● **WHAT IS NEEDED**
Return the data below exactly, stopping after the line with "R13: 680 (CNT4, IND) -> 2.2k (CNT4, IND)".

[Revision comparison data]

*-*-*

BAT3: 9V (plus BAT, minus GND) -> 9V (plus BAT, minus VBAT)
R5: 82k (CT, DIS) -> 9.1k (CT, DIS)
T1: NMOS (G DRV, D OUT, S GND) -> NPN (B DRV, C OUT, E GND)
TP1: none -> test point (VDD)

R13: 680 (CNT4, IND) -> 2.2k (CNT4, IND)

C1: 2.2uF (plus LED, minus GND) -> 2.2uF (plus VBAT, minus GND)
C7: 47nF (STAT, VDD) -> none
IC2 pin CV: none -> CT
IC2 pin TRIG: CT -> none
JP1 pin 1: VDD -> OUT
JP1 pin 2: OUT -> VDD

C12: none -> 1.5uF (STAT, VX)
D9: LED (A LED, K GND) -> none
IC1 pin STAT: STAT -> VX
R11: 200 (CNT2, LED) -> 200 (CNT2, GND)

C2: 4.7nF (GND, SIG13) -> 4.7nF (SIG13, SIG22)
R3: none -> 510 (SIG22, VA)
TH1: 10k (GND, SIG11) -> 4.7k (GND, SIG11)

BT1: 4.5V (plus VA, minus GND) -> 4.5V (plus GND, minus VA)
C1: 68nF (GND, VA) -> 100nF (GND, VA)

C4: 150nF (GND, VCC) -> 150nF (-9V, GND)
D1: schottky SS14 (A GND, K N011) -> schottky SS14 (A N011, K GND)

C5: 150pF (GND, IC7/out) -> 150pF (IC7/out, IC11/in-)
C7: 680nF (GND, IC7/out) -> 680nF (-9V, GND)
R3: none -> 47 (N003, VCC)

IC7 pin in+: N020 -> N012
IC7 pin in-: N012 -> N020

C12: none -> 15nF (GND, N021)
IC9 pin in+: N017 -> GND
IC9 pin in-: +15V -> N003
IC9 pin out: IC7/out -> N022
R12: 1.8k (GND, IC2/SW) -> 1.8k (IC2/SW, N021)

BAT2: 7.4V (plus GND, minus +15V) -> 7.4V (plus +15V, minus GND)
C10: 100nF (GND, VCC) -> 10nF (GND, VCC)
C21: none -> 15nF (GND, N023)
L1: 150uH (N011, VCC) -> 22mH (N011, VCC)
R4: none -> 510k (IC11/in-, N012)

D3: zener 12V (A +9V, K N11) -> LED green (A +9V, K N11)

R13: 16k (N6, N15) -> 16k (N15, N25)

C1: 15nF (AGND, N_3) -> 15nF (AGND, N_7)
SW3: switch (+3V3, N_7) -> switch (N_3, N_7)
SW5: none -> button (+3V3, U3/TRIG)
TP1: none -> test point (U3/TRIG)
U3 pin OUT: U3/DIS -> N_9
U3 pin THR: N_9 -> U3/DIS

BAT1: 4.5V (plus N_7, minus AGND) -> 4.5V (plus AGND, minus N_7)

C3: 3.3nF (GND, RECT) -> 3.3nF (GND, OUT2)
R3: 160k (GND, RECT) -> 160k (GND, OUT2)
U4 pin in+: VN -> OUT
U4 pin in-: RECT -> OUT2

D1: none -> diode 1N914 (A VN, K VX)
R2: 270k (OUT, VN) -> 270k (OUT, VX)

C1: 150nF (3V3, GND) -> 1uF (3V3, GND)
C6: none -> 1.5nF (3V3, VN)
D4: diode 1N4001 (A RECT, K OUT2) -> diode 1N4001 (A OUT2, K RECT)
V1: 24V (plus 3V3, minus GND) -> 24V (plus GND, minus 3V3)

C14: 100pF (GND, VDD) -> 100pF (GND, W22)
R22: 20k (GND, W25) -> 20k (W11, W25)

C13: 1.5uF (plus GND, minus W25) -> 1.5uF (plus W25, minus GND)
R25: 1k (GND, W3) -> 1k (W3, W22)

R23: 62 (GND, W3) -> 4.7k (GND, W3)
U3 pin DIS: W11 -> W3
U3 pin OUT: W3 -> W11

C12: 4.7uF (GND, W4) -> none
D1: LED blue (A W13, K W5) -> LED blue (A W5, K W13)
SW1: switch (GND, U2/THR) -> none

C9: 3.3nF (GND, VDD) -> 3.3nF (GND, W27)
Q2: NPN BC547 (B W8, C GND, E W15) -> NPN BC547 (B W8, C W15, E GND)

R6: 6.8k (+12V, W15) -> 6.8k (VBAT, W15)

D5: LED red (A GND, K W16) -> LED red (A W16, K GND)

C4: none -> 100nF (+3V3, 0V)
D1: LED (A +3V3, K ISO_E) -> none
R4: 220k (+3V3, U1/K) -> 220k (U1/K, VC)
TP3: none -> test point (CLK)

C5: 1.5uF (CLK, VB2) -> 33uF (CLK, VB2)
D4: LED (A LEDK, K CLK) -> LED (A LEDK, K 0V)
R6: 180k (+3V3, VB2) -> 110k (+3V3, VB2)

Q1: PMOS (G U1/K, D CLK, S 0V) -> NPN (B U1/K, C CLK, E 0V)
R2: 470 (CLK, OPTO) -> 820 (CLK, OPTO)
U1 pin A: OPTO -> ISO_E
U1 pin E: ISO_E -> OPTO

*-*-*

● **EXPECTED OUTPUT**
BAT3: 9V (plus BAT, minus GND) -> 9V (plus BAT, minus VBAT)
R5: 82k (CT, DIS) -> 9.1k (CT, DIS)
T1: NMOS (G DRV, D OUT, S GND) -> NPN (B DRV, C OUT, E GND)
TP1: none -> test point (VDD)

R13: 680 (CNT4, IND) -> 2.2k (CNT4, IND)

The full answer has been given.